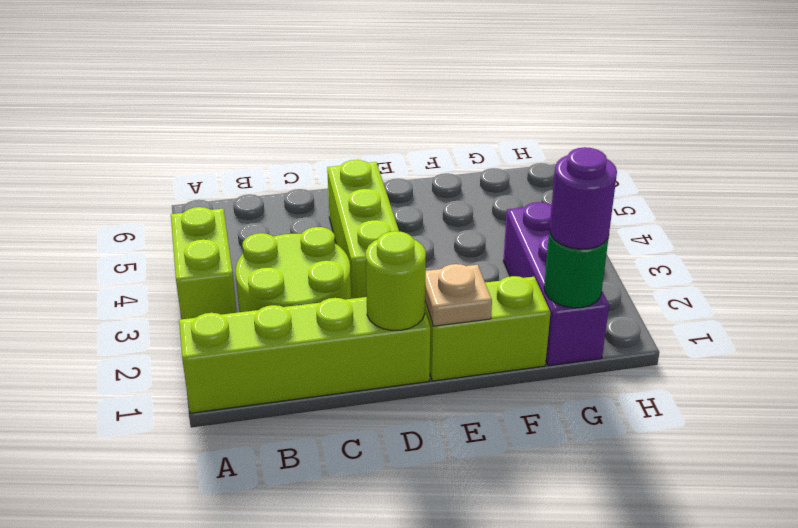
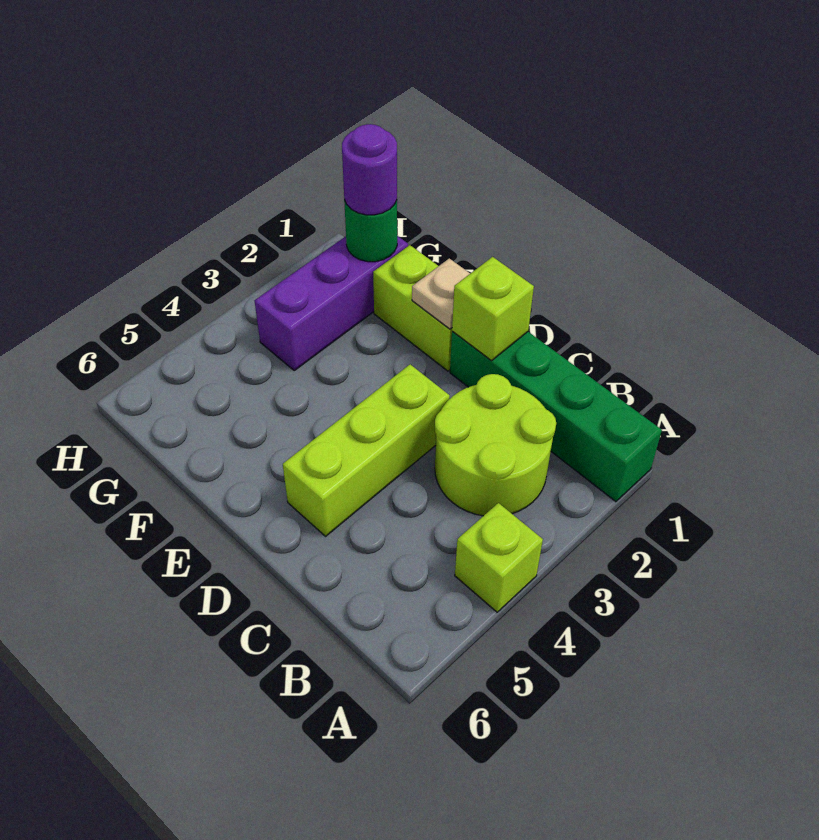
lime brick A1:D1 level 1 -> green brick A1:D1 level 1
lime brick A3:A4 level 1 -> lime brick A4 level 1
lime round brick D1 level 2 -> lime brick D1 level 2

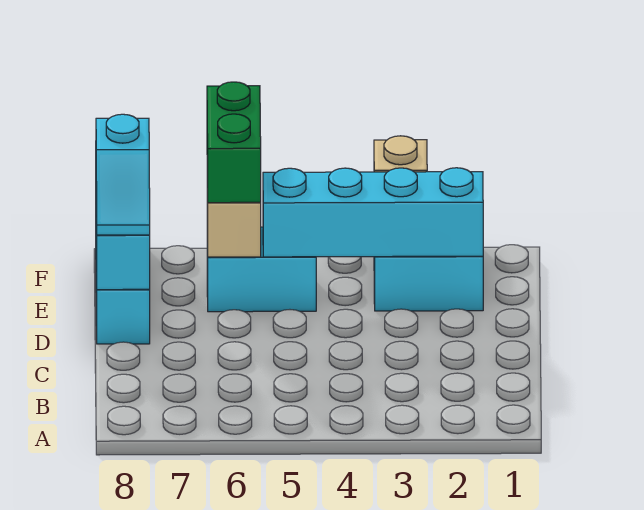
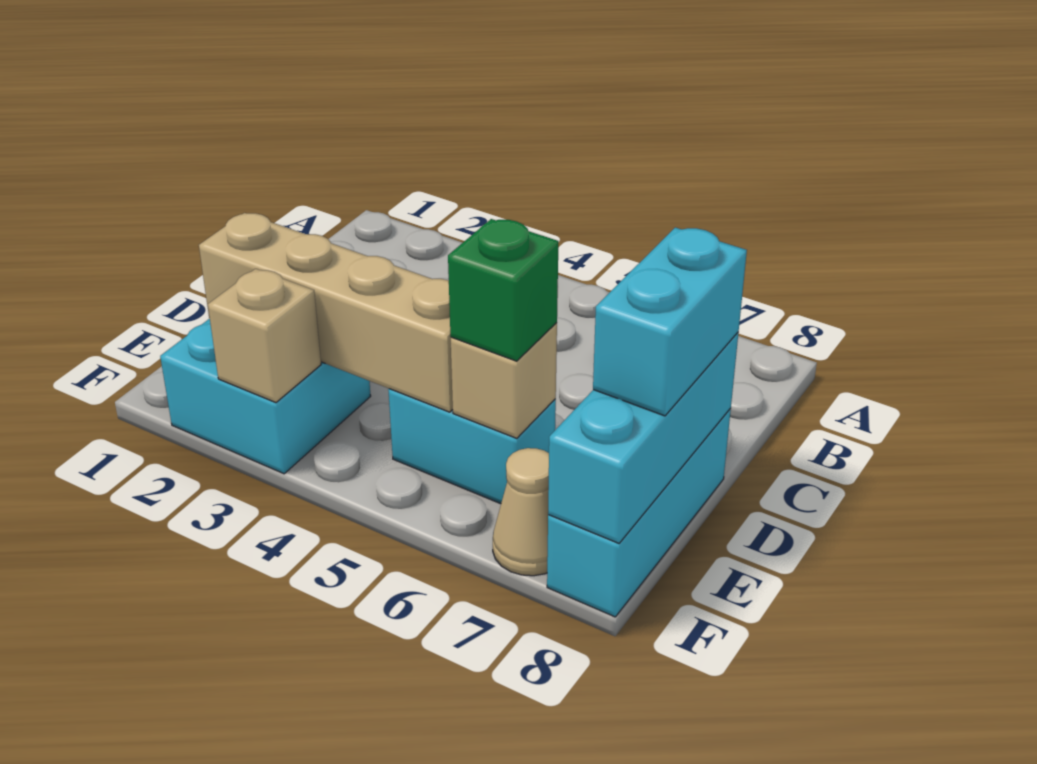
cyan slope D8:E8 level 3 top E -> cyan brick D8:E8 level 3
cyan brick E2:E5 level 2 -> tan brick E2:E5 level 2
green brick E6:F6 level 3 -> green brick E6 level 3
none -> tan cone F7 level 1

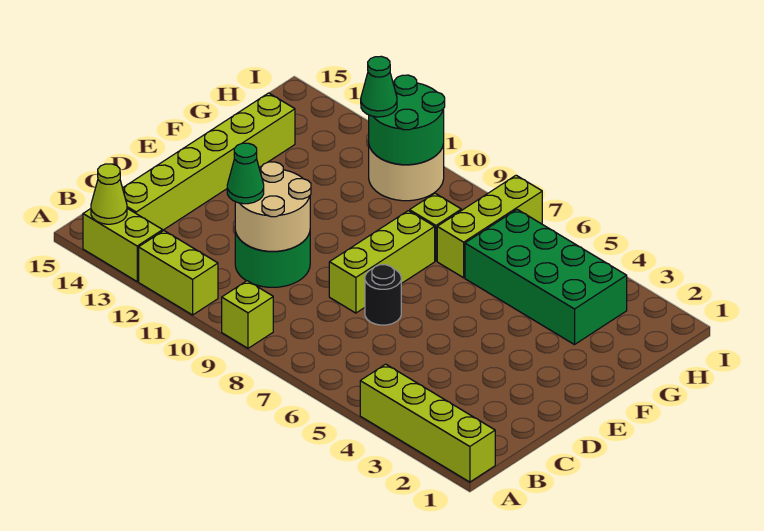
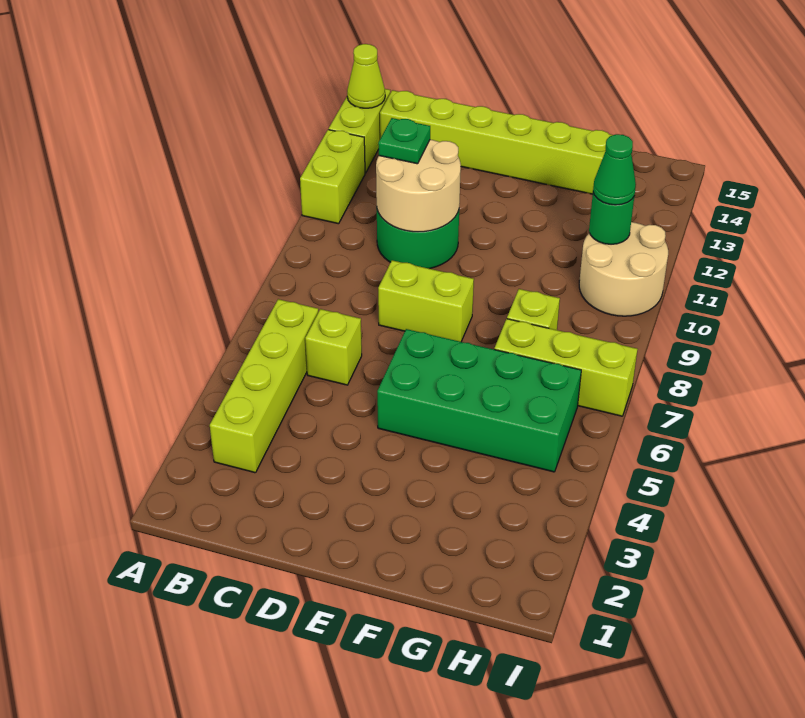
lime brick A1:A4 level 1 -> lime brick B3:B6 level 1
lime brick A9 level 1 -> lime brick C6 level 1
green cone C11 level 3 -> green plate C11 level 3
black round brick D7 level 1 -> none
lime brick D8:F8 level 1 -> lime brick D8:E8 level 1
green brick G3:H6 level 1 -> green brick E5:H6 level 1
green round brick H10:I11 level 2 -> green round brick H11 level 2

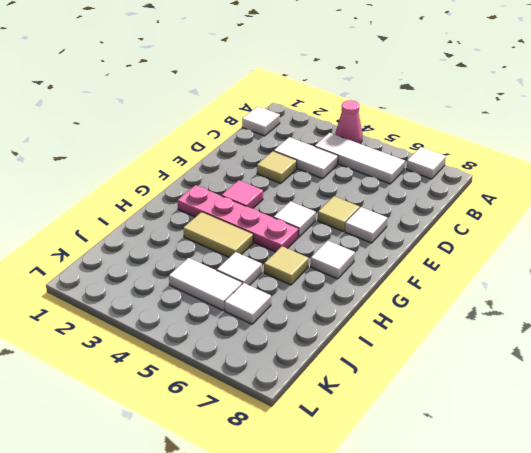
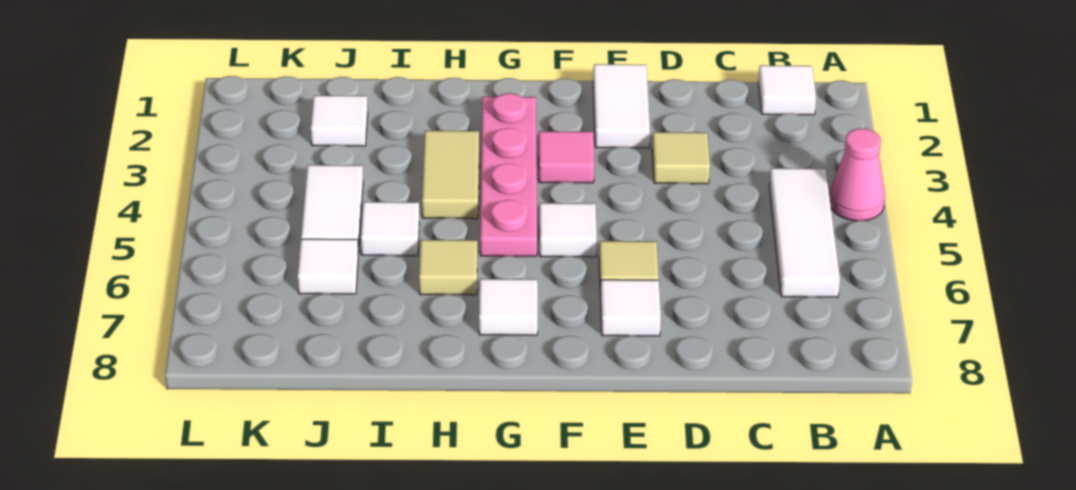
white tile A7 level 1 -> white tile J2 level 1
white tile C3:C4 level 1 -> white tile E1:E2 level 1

* * *

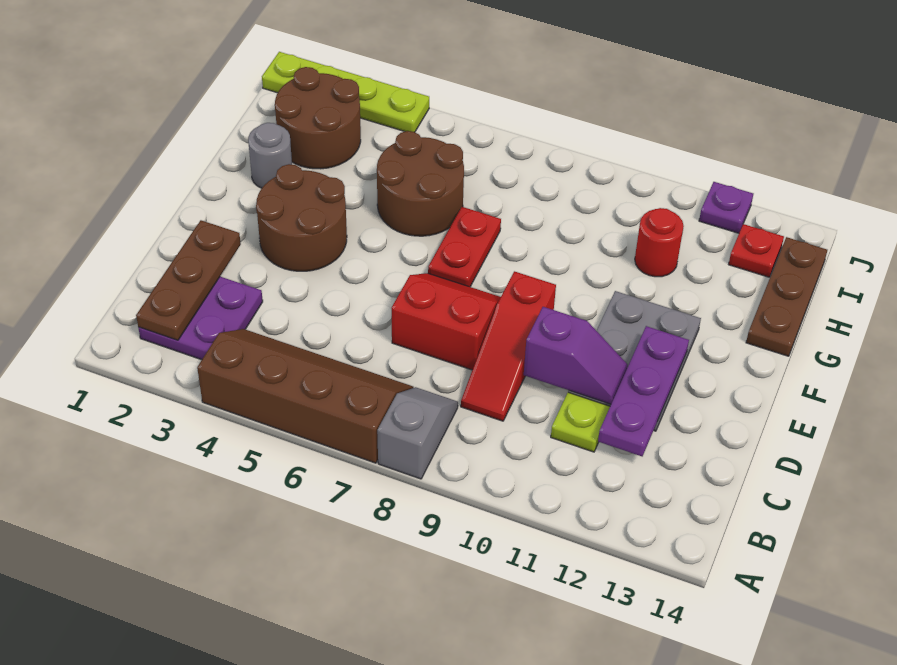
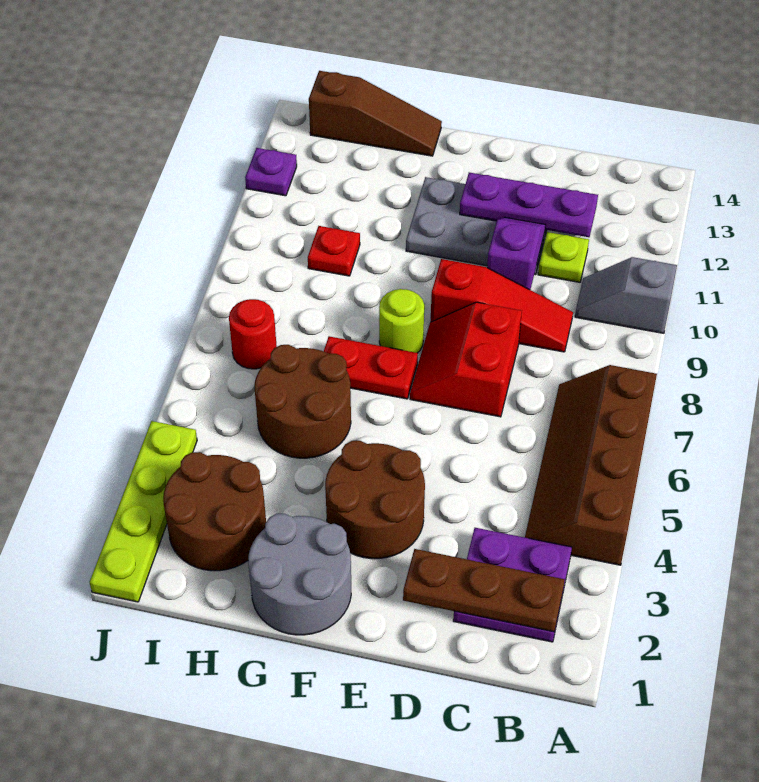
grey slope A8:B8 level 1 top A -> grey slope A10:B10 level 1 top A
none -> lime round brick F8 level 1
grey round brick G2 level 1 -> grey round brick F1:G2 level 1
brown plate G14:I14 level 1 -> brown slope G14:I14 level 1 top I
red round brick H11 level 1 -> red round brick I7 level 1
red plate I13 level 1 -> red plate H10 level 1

--

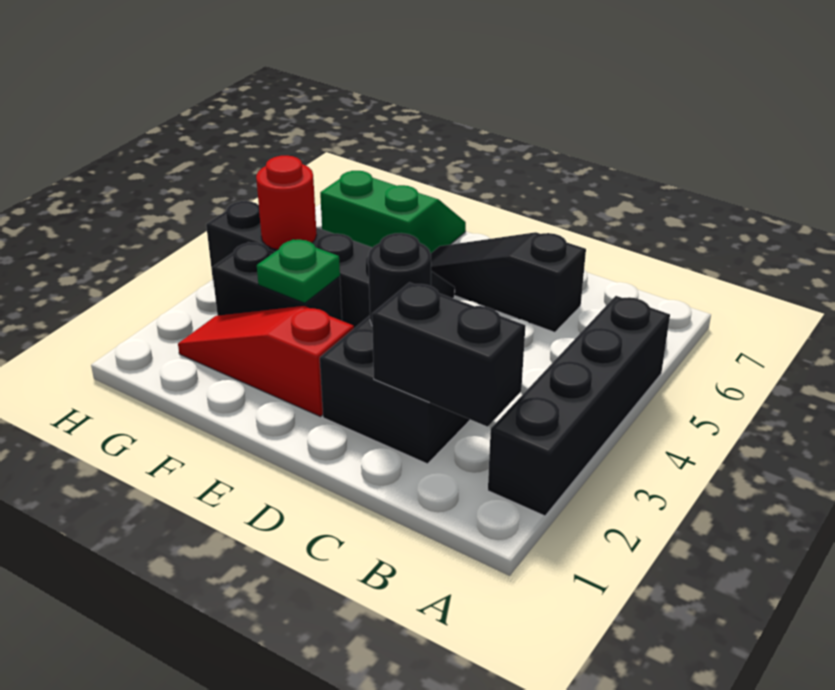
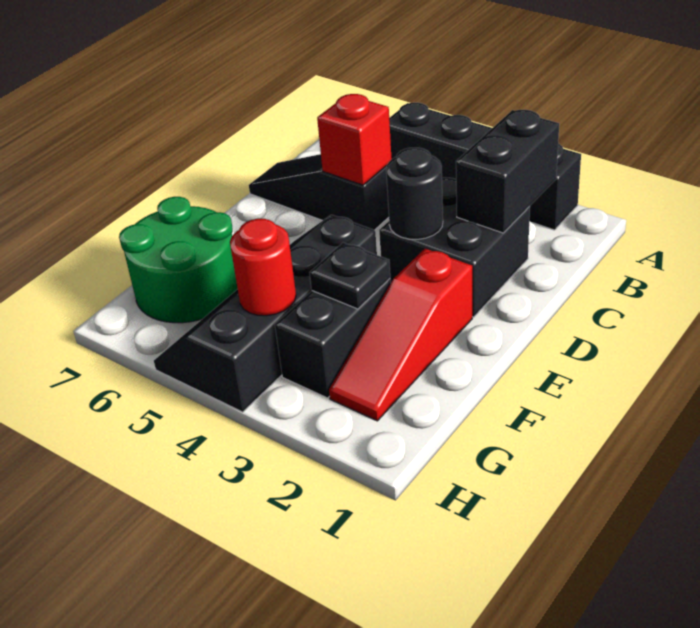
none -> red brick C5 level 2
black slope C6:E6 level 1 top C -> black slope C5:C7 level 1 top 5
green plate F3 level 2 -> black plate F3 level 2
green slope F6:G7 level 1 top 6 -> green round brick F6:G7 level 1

● EXERCISE INSTRUCTIONS:
All that is needed is how many lines of the listing hold the word "cone", stated as one number.

● TASK SOLUTION:
2